How to complete this task:
Could you filter the data below down to the lines that hold the word "award"?

(Dataset records)
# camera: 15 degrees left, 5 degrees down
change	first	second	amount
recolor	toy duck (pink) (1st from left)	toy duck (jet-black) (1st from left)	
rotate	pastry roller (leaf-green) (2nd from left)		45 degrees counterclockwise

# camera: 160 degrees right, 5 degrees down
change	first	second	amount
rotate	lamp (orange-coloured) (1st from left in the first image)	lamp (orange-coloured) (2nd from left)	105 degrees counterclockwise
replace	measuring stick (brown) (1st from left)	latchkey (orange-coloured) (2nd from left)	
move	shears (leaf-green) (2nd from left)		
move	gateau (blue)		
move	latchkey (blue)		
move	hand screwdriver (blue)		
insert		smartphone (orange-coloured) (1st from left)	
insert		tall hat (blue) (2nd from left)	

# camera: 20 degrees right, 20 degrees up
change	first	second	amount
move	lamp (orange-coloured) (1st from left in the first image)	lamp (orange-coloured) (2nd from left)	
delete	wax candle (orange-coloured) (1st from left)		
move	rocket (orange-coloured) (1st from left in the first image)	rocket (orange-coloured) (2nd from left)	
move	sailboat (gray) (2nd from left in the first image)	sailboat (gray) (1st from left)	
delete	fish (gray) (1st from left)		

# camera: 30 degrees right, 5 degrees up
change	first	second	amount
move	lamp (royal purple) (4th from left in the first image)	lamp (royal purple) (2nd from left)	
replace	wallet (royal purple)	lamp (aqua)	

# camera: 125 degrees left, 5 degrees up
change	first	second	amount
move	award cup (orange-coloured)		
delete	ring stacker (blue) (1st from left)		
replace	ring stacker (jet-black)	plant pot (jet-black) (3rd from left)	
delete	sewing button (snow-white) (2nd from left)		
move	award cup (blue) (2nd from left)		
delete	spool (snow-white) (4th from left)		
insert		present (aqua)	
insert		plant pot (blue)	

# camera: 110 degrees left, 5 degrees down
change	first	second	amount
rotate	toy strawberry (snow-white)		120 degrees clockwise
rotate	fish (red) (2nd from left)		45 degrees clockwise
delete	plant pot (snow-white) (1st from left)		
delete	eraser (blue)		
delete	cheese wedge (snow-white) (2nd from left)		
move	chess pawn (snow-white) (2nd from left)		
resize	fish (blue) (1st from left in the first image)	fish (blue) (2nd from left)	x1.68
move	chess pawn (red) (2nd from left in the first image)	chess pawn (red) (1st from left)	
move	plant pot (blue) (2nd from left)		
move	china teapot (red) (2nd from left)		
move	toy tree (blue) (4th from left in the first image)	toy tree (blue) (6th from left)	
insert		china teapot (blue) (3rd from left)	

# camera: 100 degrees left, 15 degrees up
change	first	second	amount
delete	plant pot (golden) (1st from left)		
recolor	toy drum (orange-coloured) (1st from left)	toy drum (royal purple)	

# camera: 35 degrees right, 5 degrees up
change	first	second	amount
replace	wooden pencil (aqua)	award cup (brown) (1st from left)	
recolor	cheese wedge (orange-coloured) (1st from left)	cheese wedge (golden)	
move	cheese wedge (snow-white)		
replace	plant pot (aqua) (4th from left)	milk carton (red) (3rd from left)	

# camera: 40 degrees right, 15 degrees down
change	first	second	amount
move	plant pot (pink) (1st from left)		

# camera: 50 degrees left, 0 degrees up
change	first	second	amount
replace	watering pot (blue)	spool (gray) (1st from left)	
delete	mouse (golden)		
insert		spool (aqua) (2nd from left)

Finished task:
move	award cup (orange-coloured)		
move	award cup (blue) (2nd from left)		
replace	wooden pencil (aqua)	award cup (brown) (1st from left)	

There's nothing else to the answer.